--- WHAT TO WORK ON ---
Look over the entries below. Report how many lines hold the word "blue", and only that.
Top of RECORDS FOR THE TASK
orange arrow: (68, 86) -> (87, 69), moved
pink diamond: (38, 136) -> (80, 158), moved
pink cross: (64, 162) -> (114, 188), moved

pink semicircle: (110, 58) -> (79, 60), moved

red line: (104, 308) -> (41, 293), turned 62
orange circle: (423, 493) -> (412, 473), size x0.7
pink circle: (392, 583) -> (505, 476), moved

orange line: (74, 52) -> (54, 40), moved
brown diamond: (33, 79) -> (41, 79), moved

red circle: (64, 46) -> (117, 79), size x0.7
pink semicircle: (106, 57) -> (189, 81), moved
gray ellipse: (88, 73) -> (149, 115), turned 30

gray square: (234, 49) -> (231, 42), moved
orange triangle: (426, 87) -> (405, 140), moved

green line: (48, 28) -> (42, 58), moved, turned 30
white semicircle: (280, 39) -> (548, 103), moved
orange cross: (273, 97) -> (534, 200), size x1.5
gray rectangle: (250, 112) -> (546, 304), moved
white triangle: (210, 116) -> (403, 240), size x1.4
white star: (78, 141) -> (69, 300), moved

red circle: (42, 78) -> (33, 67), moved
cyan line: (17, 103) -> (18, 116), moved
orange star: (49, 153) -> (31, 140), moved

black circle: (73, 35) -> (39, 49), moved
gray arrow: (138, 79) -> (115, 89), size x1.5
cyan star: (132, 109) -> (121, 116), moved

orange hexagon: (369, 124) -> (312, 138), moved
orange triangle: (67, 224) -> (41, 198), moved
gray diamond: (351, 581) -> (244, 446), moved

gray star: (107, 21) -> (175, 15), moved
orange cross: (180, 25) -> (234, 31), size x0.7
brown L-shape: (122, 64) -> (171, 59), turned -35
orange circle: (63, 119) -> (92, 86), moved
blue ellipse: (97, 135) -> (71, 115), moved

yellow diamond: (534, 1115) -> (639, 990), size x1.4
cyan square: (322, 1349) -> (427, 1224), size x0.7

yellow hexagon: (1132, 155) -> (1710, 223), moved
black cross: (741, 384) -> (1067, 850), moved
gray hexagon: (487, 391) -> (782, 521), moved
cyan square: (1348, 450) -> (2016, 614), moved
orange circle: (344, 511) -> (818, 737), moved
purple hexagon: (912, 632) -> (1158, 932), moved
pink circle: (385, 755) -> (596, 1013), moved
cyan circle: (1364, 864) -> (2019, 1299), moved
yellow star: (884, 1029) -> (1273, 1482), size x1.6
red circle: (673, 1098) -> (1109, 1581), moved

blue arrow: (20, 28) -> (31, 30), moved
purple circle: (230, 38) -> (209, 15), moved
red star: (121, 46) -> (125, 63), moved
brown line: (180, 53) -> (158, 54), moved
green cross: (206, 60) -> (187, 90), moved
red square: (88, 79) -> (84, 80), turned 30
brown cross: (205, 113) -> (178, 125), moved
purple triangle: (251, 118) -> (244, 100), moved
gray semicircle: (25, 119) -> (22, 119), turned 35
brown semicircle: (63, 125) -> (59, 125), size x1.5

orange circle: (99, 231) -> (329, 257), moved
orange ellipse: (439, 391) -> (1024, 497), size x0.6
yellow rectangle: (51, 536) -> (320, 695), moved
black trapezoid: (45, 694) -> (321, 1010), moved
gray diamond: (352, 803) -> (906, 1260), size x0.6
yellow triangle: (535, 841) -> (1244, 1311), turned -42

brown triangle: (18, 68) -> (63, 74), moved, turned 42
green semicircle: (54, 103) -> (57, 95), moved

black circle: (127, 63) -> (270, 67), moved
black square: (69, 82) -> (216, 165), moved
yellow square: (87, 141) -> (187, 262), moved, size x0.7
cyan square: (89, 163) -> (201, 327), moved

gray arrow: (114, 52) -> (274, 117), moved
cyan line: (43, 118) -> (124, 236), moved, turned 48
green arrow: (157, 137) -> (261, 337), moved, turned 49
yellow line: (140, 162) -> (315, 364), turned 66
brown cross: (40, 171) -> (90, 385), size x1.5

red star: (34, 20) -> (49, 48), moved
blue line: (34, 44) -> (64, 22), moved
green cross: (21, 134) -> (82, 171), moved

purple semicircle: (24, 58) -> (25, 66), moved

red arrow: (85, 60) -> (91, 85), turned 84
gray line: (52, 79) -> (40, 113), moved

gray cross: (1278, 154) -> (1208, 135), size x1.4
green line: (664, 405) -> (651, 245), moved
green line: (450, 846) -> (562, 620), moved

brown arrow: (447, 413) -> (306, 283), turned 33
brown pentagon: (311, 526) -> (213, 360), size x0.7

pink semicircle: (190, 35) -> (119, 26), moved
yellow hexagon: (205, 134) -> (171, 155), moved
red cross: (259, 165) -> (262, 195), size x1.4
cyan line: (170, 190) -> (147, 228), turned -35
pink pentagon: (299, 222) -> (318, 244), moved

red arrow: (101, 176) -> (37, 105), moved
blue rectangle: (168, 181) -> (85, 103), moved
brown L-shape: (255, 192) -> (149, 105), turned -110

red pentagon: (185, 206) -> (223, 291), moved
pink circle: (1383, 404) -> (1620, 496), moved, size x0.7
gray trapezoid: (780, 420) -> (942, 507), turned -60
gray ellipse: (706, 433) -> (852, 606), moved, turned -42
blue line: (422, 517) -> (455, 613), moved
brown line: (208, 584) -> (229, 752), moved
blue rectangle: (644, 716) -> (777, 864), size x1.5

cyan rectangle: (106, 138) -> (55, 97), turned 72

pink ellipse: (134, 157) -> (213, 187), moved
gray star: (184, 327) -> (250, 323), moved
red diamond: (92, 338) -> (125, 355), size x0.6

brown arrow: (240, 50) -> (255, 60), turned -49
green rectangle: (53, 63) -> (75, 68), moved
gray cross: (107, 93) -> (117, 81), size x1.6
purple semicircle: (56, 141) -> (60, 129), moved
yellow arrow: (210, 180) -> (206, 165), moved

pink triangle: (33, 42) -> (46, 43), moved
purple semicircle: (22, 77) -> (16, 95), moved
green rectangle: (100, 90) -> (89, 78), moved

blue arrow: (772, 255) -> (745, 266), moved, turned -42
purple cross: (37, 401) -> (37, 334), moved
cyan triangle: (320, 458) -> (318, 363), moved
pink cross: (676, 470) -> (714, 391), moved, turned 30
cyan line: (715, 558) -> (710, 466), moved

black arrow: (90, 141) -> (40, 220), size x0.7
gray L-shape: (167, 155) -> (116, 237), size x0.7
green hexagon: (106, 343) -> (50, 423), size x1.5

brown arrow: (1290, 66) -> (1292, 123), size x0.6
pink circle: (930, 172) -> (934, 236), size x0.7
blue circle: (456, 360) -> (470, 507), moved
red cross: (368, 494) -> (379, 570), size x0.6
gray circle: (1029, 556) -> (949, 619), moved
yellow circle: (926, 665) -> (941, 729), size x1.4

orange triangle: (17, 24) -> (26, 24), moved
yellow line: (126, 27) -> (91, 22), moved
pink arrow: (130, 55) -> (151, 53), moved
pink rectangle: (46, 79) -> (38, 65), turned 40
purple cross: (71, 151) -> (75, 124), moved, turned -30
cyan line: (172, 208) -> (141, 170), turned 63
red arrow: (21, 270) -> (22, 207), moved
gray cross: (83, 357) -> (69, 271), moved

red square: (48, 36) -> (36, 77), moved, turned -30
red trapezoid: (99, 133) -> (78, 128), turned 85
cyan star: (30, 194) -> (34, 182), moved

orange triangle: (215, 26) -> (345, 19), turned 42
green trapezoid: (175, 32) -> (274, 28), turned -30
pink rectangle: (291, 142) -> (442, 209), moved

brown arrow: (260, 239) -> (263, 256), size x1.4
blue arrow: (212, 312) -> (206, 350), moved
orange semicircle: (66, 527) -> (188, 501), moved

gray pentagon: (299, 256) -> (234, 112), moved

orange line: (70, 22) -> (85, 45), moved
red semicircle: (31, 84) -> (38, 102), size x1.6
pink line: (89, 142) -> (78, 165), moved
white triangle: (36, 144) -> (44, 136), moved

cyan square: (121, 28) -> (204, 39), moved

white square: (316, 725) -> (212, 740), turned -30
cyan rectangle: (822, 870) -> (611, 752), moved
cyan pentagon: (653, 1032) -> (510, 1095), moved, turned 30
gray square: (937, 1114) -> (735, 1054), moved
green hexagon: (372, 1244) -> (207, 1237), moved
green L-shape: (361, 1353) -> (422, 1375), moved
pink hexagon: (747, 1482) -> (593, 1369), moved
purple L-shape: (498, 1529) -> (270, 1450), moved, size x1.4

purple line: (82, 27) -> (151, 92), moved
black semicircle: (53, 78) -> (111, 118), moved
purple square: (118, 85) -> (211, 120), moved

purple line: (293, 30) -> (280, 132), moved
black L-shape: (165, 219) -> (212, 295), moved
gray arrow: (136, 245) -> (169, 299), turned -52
Bottom of RECORDS FOR THE TASK
--- TASK RESPONSE ---
9